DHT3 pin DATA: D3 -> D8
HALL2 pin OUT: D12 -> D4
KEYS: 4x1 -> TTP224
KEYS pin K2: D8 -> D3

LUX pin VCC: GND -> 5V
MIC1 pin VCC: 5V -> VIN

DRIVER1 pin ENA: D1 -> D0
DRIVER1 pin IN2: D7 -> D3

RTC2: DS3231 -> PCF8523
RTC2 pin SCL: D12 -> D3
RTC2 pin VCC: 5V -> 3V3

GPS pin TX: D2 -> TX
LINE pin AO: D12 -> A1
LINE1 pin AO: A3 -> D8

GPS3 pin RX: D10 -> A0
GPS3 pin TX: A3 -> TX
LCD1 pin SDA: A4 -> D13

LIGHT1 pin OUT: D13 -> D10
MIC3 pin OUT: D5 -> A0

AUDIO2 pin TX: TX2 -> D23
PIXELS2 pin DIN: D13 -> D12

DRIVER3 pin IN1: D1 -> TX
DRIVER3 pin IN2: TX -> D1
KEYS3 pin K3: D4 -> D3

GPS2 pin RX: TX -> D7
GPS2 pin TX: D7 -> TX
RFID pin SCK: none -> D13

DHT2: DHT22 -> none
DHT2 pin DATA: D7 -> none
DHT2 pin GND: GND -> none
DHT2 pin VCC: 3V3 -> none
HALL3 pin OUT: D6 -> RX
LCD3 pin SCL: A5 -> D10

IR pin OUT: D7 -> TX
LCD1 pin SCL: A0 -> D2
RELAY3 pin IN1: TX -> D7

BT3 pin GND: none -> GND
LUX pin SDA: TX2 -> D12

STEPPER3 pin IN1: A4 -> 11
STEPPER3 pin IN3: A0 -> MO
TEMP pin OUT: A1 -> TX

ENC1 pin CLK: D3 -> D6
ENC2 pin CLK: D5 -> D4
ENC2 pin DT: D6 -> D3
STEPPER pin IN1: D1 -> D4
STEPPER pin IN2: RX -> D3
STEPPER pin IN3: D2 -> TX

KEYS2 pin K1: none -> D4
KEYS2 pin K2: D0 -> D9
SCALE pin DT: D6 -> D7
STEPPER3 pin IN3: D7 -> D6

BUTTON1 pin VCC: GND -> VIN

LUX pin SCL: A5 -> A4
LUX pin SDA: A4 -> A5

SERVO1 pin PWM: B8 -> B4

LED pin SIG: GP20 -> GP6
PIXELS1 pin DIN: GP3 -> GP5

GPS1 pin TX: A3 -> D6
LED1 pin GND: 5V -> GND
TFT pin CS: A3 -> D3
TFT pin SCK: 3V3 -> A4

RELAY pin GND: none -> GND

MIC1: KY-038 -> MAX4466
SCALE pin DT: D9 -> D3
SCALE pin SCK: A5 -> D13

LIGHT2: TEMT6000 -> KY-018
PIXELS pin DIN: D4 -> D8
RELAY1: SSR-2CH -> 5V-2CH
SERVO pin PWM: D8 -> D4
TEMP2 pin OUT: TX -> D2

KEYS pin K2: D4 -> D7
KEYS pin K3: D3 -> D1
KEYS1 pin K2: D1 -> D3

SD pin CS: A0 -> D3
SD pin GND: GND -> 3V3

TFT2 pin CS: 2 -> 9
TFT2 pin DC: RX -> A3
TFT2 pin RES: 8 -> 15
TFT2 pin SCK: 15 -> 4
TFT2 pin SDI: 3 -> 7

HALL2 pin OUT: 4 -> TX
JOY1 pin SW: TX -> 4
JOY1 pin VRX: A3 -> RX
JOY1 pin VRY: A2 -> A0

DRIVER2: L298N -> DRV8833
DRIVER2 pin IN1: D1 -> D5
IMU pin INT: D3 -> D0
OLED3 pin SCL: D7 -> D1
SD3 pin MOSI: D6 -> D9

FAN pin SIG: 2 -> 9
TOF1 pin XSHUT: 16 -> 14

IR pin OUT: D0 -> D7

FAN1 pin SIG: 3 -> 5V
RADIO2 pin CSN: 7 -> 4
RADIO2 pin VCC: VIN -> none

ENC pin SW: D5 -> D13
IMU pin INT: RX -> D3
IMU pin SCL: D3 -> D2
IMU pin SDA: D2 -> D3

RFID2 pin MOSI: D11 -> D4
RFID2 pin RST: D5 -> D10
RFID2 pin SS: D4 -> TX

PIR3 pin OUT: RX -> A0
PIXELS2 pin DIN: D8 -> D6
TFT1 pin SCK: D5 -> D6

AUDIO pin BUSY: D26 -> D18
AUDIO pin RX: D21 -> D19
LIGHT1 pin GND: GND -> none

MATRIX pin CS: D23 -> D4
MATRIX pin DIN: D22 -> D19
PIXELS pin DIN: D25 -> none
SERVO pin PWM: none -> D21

• _HOW TO COMPLETE THIS TASK_: Look above and return each line of the records exactly, from the very first through the line with "TFT2 pin CS: 2 -> 9", both included.

• _EXERCISE OUTPUT_:
DHT3 pin DATA: D3 -> D8
HALL2 pin OUT: D12 -> D4
KEYS: 4x1 -> TTP224
KEYS pin K2: D8 -> D3

LUX pin VCC: GND -> 5V
MIC1 pin VCC: 5V -> VIN

DRIVER1 pin ENA: D1 -> D0
DRIVER1 pin IN2: D7 -> D3

RTC2: DS3231 -> PCF8523
RTC2 pin SCL: D12 -> D3
RTC2 pin VCC: 5V -> 3V3

GPS pin TX: D2 -> TX
LINE pin AO: D12 -> A1
LINE1 pin AO: A3 -> D8

GPS3 pin RX: D10 -> A0
GPS3 pin TX: A3 -> TX
LCD1 pin SDA: A4 -> D13

LIGHT1 pin OUT: D13 -> D10
MIC3 pin OUT: D5 -> A0

AUDIO2 pin TX: TX2 -> D23
PIXELS2 pin DIN: D13 -> D12

DRIVER3 pin IN1: D1 -> TX
DRIVER3 pin IN2: TX -> D1
KEYS3 pin K3: D4 -> D3

GPS2 pin RX: TX -> D7
GPS2 pin TX: D7 -> TX
RFID pin SCK: none -> D13

DHT2: DHT22 -> none
DHT2 pin DATA: D7 -> none
DHT2 pin GND: GND -> none
DHT2 pin VCC: 3V3 -> none
HALL3 pin OUT: D6 -> RX
LCD3 pin SCL: A5 -> D10

IR pin OUT: D7 -> TX
LCD1 pin SCL: A0 -> D2
RELAY3 pin IN1: TX -> D7

BT3 pin GND: none -> GND
LUX pin SDA: TX2 -> D12

STEPPER3 pin IN1: A4 -> 11
STEPPER3 pin IN3: A0 -> MO
TEMP pin OUT: A1 -> TX

ENC1 pin CLK: D3 -> D6
ENC2 pin CLK: D5 -> D4
ENC2 pin DT: D6 -> D3
STEPPER pin IN1: D1 -> D4
STEPPER pin IN2: RX -> D3
STEPPER pin IN3: D2 -> TX

KEYS2 pin K1: none -> D4
KEYS2 pin K2: D0 -> D9
SCALE pin DT: D6 -> D7
STEPPER3 pin IN3: D7 -> D6

BUTTON1 pin VCC: GND -> VIN

LUX pin SCL: A5 -> A4
LUX pin SDA: A4 -> A5

SERVO1 pin PWM: B8 -> B4

LED pin SIG: GP20 -> GP6
PIXELS1 pin DIN: GP3 -> GP5

GPS1 pin TX: A3 -> D6
LED1 pin GND: 5V -> GND
TFT pin CS: A3 -> D3
TFT pin SCK: 3V3 -> A4

RELAY pin GND: none -> GND

MIC1: KY-038 -> MAX4466
SCALE pin DT: D9 -> D3
SCALE pin SCK: A5 -> D13

LIGHT2: TEMT6000 -> KY-018
PIXELS pin DIN: D4 -> D8
RELAY1: SSR-2CH -> 5V-2CH
SERVO pin PWM: D8 -> D4
TEMP2 pin OUT: TX -> D2

KEYS pin K2: D4 -> D7
KEYS pin K3: D3 -> D1
KEYS1 pin K2: D1 -> D3

SD pin CS: A0 -> D3
SD pin GND: GND -> 3V3

TFT2 pin CS: 2 -> 9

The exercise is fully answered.